◆ TASK
What lines of the data below include the word "camera"? Report them by copying each.

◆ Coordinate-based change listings
━━━━
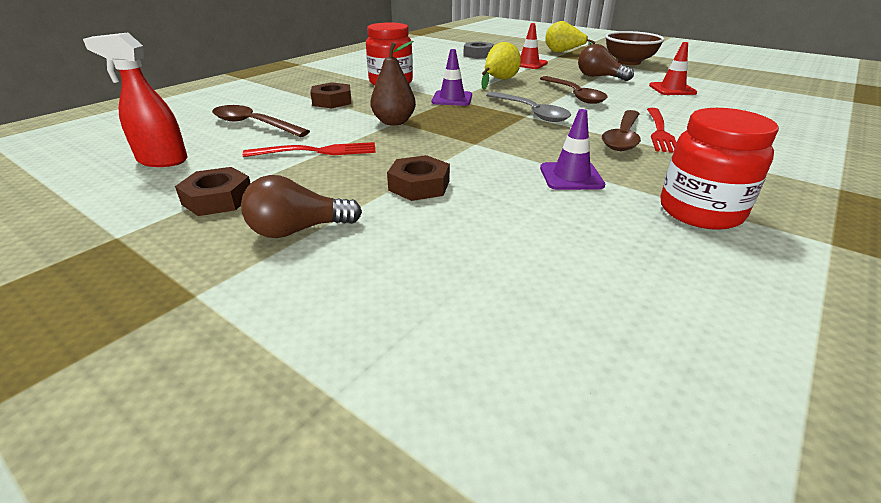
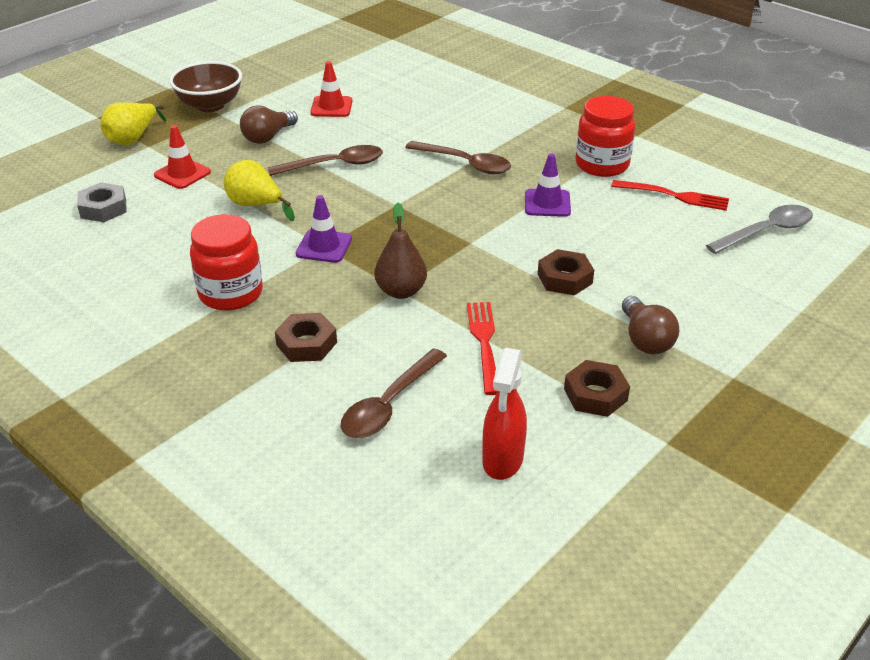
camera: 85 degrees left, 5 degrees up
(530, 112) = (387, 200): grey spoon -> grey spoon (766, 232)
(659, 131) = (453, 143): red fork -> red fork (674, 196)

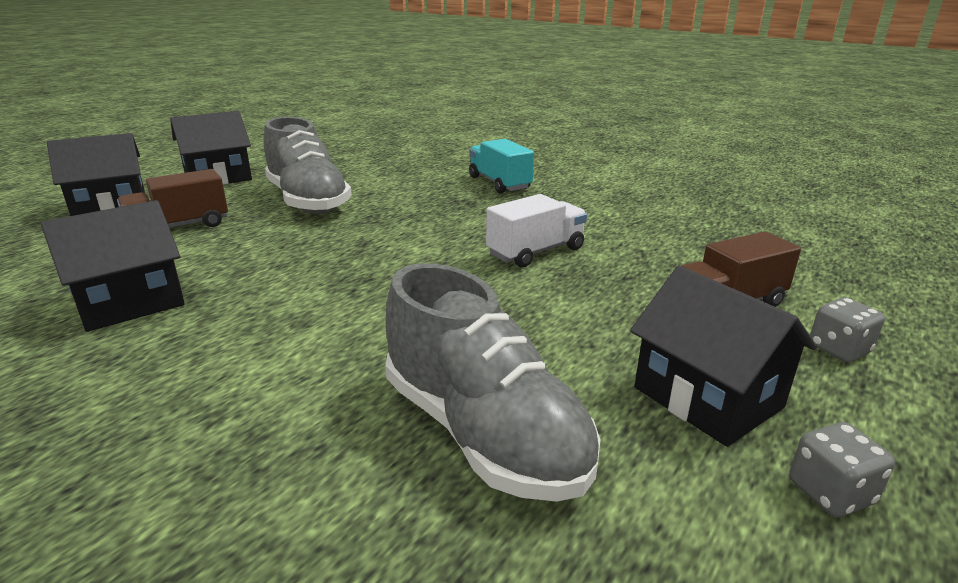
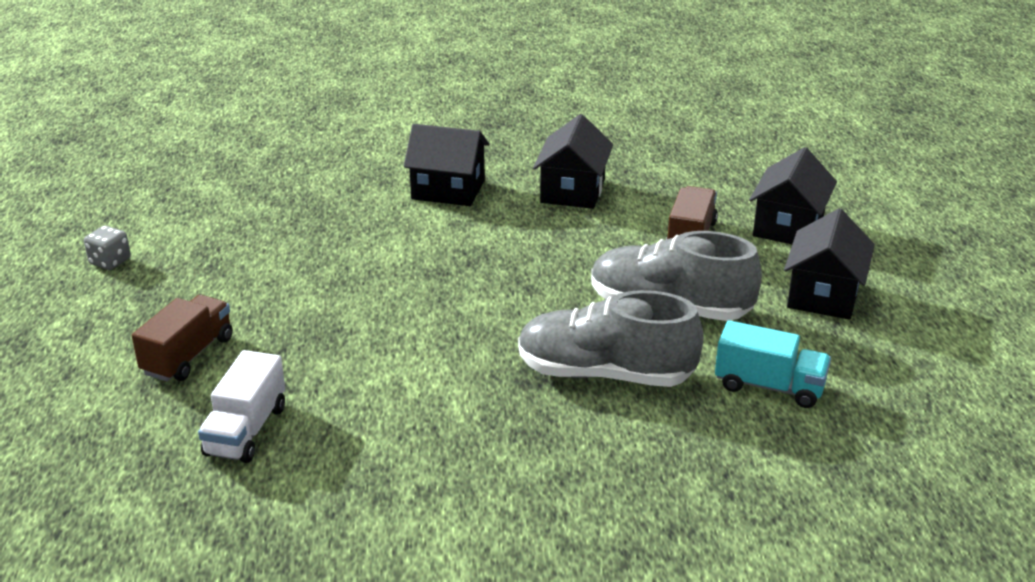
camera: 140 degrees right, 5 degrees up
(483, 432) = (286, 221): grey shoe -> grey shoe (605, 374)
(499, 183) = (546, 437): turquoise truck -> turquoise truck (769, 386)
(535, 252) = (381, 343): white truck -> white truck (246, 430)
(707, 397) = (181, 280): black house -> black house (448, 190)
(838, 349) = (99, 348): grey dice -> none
━━━━
◆ ANSWER TO THE EXERCISE
camera: 85 degrees left, 5 degrees up
camera: 140 degrees right, 5 degrees up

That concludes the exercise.